Task statement →
Please filter the entries and return only the lines that include "degrees".

Dataset records →

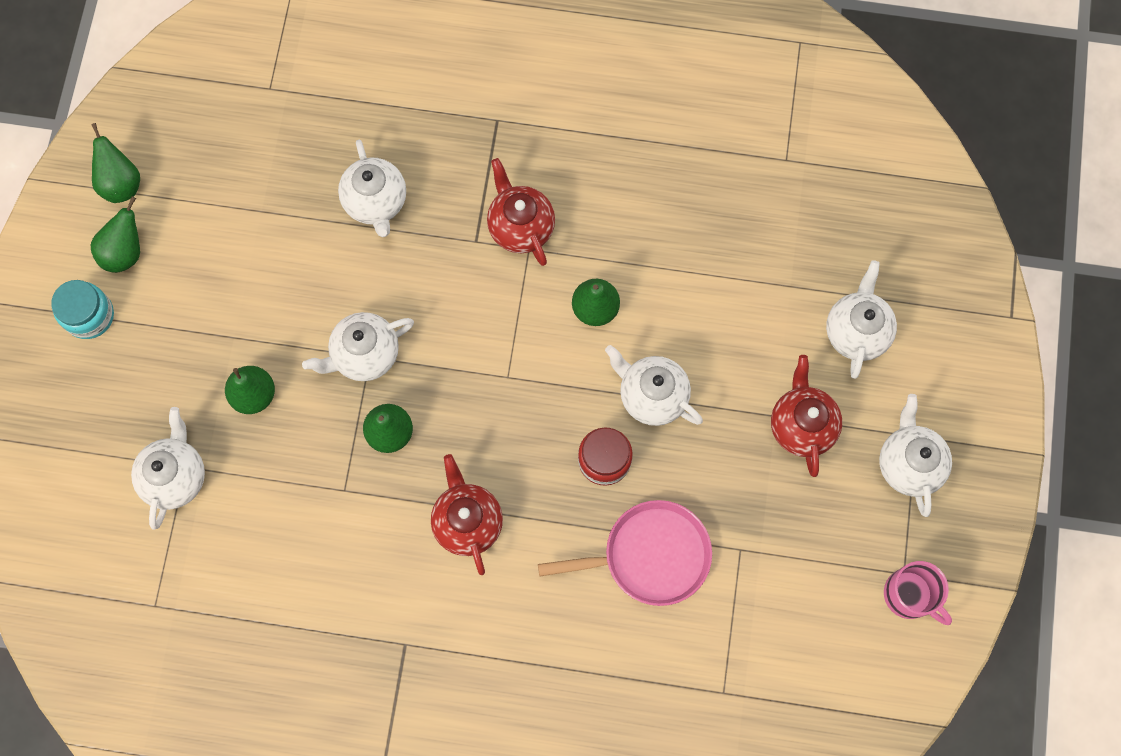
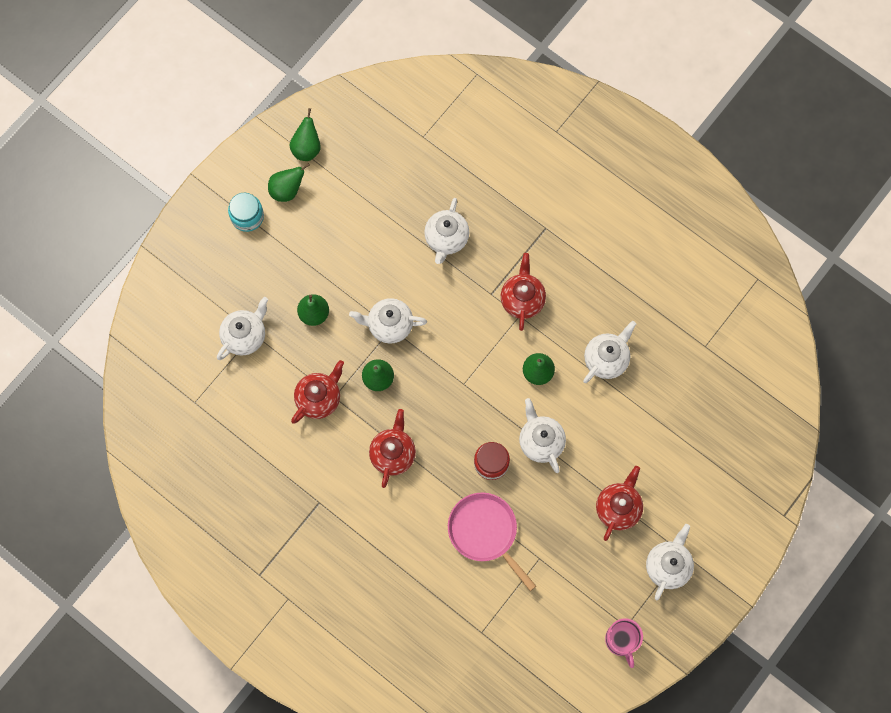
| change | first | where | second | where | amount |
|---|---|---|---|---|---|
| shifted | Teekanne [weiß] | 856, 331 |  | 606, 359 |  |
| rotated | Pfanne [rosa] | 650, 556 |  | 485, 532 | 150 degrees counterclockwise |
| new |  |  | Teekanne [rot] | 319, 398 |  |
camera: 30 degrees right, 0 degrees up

Task solution →
| rotated | Pfanne [rosa] | 650, 556 |  | 485, 532 | 150 degrees counterclockwise |
camera: 30 degrees right, 0 degrees up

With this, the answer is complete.